__ENTRIES SUPPLIED__

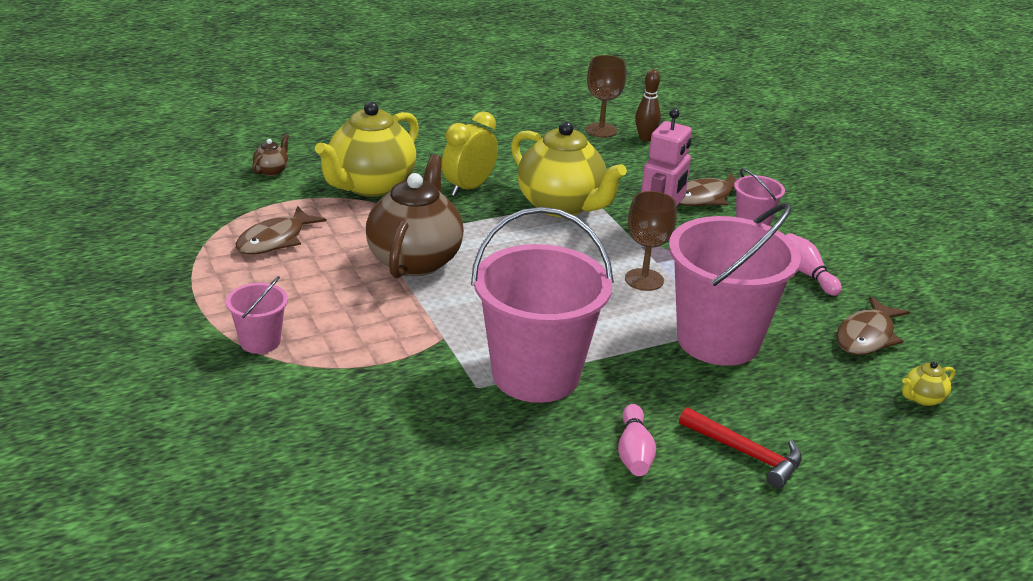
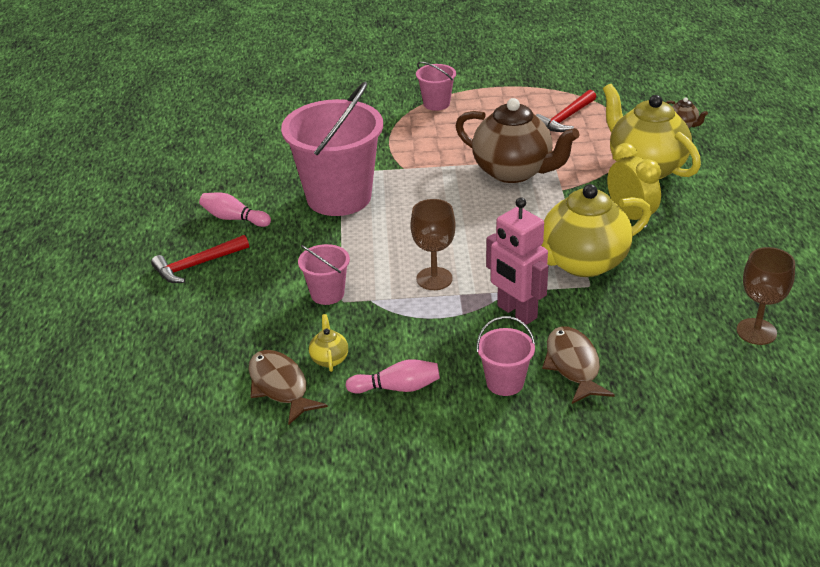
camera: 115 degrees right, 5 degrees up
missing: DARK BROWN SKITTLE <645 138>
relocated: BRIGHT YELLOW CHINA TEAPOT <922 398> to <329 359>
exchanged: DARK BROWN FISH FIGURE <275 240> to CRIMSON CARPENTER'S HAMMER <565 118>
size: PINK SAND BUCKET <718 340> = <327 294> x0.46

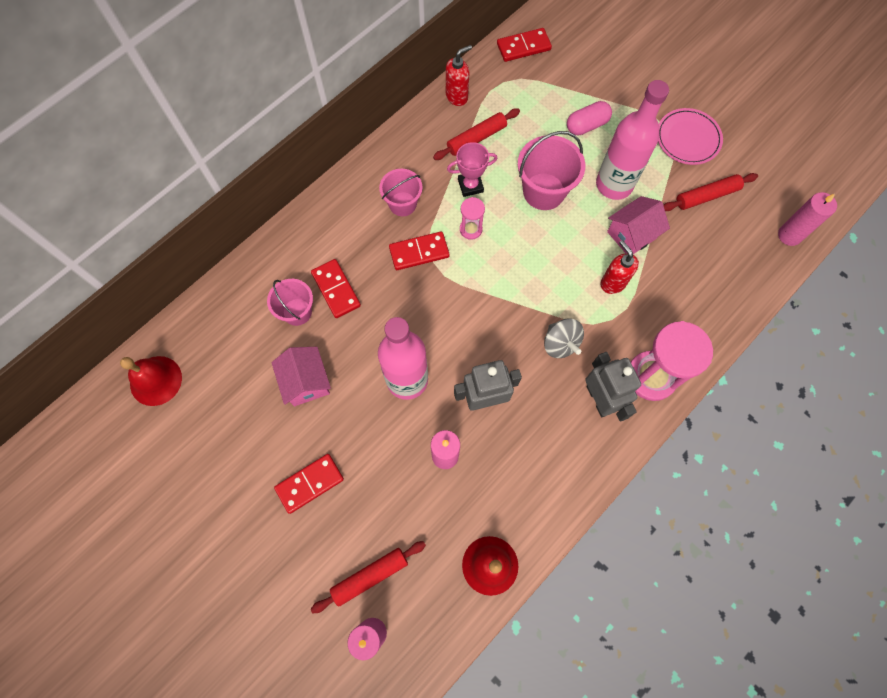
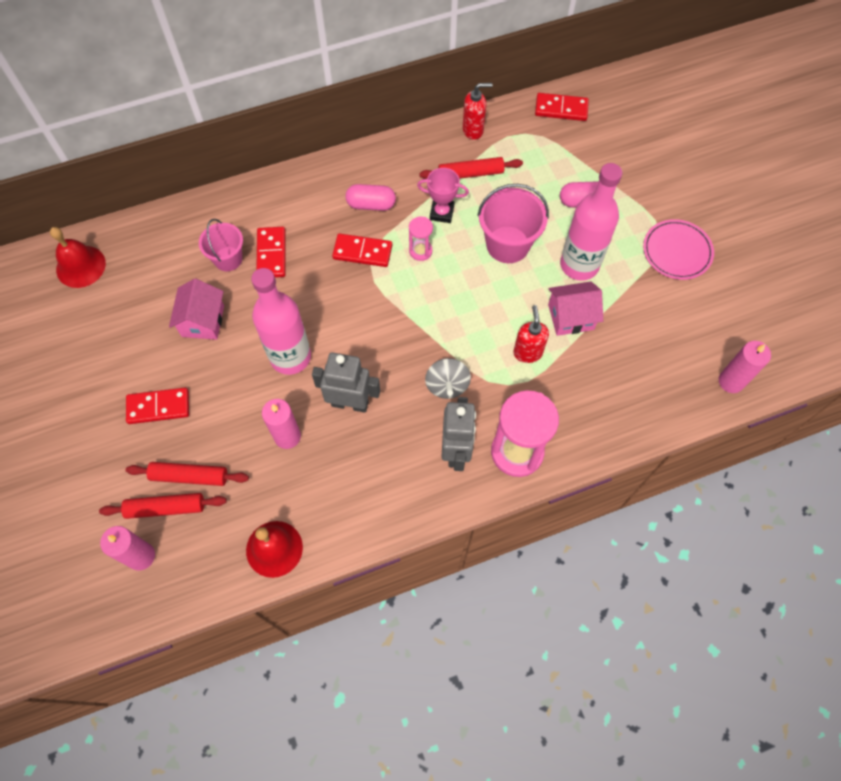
camera: 25 degrees right, 5 degrees down
relocated: CRIMSON PASTRY ROLLER <706 196> to <189 476>
exchanged: PINK SAND BUCKET <402 204> to PINK PILL <371 204>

__WHAT THIS TASK INVOLVES__
Restate all of the data word for word and include no pictures.

__TASK RESPONSE__
camera: 115 degrees right, 5 degrees up
missing: DARK BROWN SKITTLE <645 138>
relocated: BRIGHT YELLOW CHINA TEAPOT <922 398> to <329 359>
exchanged: DARK BROWN FISH FIGURE <275 240> to CRIMSON CARPENTER'S HAMMER <565 118>
size: PINK SAND BUCKET <718 340> = <327 294> x0.46

camera: 25 degrees right, 5 degrees down
relocated: CRIMSON PASTRY ROLLER <706 196> to <189 476>
exchanged: PINK SAND BUCKET <402 204> to PINK PILL <371 204>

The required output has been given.